(Given entries)

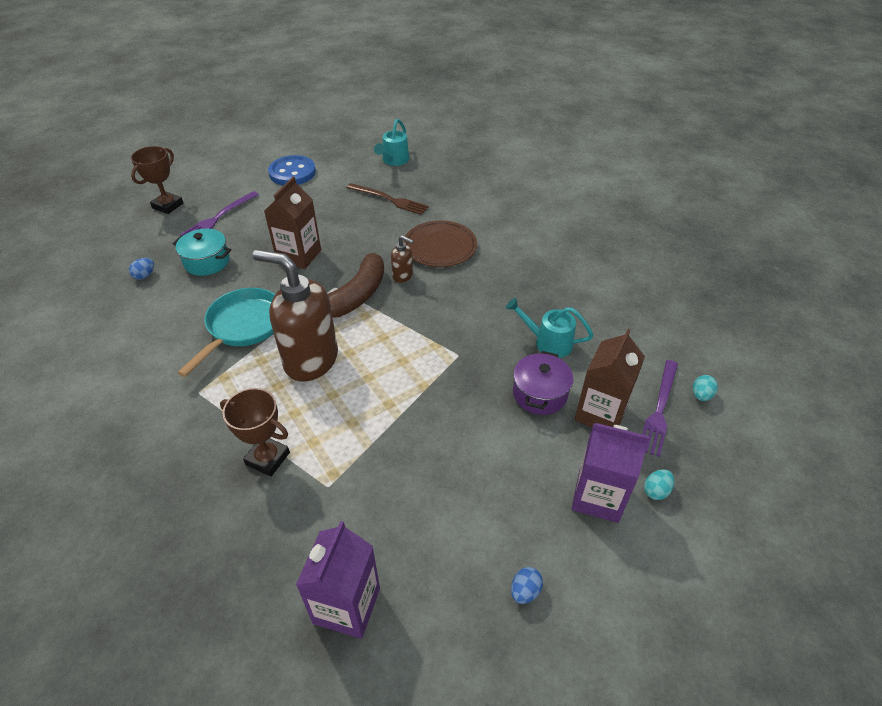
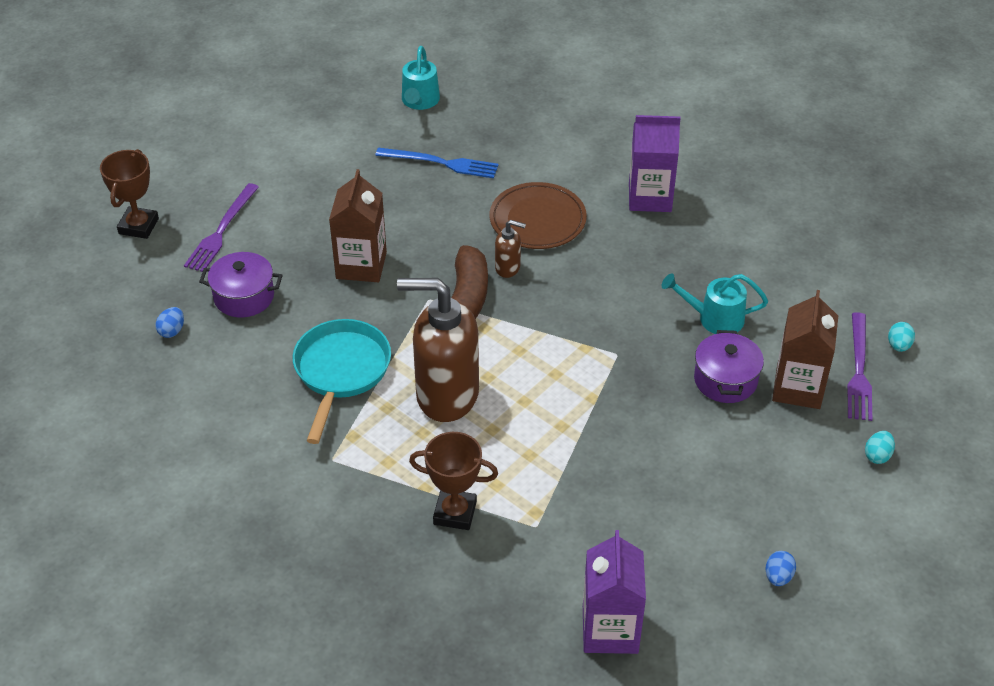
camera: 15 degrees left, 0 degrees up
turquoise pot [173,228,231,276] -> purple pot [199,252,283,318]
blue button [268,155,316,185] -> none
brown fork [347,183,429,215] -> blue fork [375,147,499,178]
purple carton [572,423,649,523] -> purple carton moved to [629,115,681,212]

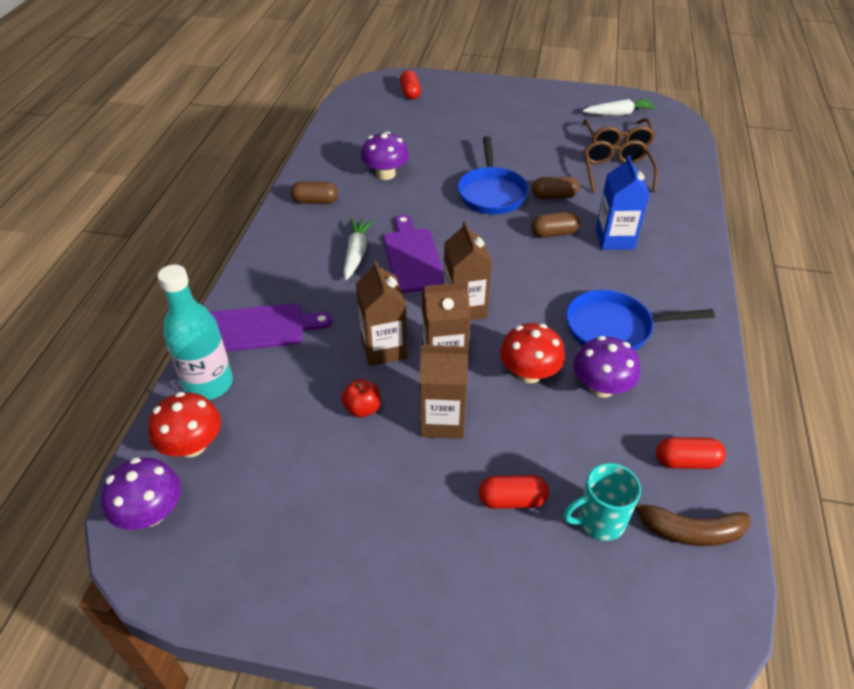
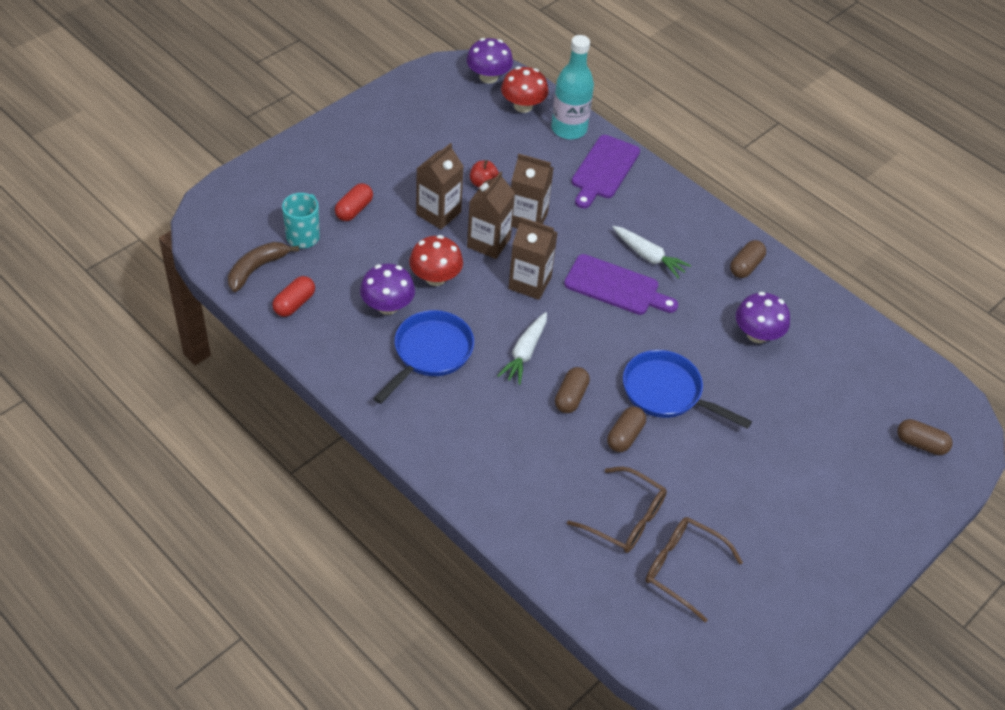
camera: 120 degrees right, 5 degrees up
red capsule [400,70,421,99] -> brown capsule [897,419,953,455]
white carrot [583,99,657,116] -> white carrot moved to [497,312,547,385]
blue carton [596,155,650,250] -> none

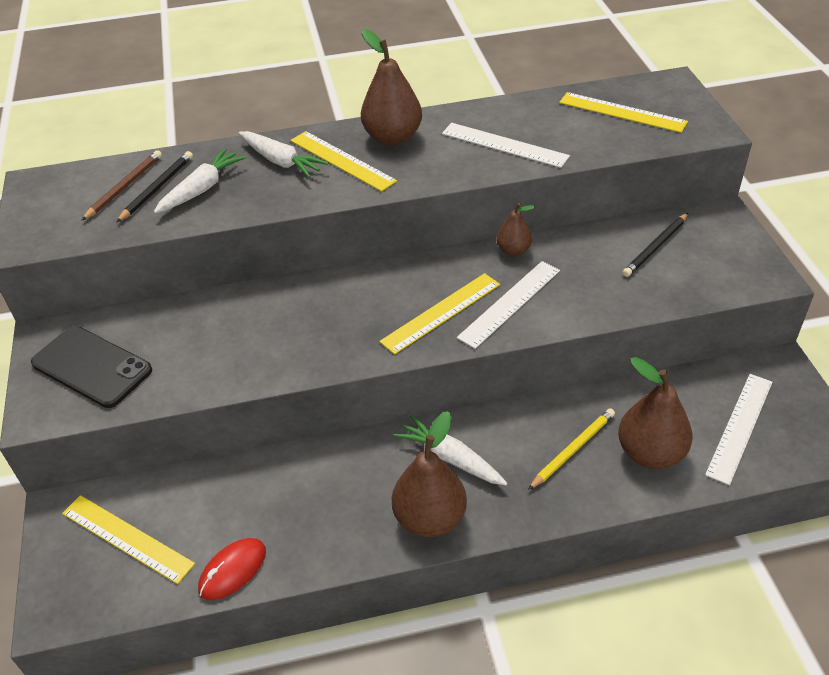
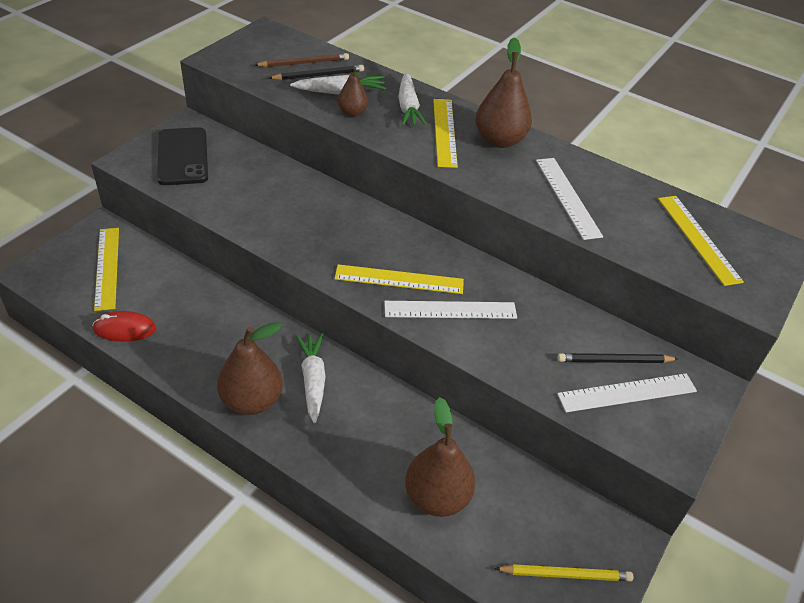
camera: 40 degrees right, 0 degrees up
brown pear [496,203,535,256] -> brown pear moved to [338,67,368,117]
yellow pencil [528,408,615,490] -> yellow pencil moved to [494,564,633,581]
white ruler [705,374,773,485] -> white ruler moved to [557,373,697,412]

(End Given entries)

● **Exercise**: Copy the entries precisely, images excluded.

● **Exercise solution**:
camera: 15 degrees left, 0 degrees up
turquoise pot [173,228,231,276] -> purple pot [199,252,283,318]
blue button [268,155,316,185] -> none
brown fork [347,183,429,215] -> blue fork [375,147,499,178]
purple carton [572,423,649,523] -> purple carton moved to [629,115,681,212]

camera: 120 degrees right, 5 degrees up
red capsule [400,70,421,99] -> brown capsule [897,419,953,455]
white carrot [583,99,657,116] -> white carrot moved to [497,312,547,385]
blue carton [596,155,650,250] -> none

camera: 40 degrees right, 0 degrees up
brown pear [496,203,535,256] -> brown pear moved to [338,67,368,117]
yellow pencil [528,408,615,490] -> yellow pencil moved to [494,564,633,581]
white ruler [705,374,773,485] -> white ruler moved to [557,373,697,412]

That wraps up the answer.